Every line of the entries with the word "AGND" in it should be shown.

§ Records provided:
-- Opening Marker --
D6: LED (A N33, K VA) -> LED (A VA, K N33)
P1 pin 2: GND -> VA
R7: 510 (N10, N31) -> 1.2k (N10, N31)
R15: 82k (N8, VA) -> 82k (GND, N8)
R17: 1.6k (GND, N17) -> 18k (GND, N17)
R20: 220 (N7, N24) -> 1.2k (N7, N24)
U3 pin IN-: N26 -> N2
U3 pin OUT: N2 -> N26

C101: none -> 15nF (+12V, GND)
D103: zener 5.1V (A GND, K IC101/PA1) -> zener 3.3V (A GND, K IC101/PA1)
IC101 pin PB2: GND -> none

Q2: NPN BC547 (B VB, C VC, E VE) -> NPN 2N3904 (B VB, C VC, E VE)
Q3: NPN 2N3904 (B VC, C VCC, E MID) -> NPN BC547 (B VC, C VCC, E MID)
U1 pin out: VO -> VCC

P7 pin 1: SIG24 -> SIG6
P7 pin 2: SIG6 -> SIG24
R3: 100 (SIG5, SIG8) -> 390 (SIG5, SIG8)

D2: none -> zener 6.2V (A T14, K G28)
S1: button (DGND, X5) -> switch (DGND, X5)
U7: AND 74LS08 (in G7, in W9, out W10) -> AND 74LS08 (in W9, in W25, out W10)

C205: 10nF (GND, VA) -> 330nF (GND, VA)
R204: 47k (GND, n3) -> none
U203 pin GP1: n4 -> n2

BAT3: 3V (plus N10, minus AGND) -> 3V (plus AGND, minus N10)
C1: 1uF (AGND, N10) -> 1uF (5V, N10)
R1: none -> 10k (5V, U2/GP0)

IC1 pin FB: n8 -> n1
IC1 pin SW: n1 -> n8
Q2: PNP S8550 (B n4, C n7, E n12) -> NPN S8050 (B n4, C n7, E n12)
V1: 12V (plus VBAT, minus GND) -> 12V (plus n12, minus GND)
-- Closing Marker --
§ Task response:
BAT3: 3V (plus N10, minus AGND) -> 3V (plus AGND, minus N10)
C1: 1uF (AGND, N10) -> 1uF (5V, N10)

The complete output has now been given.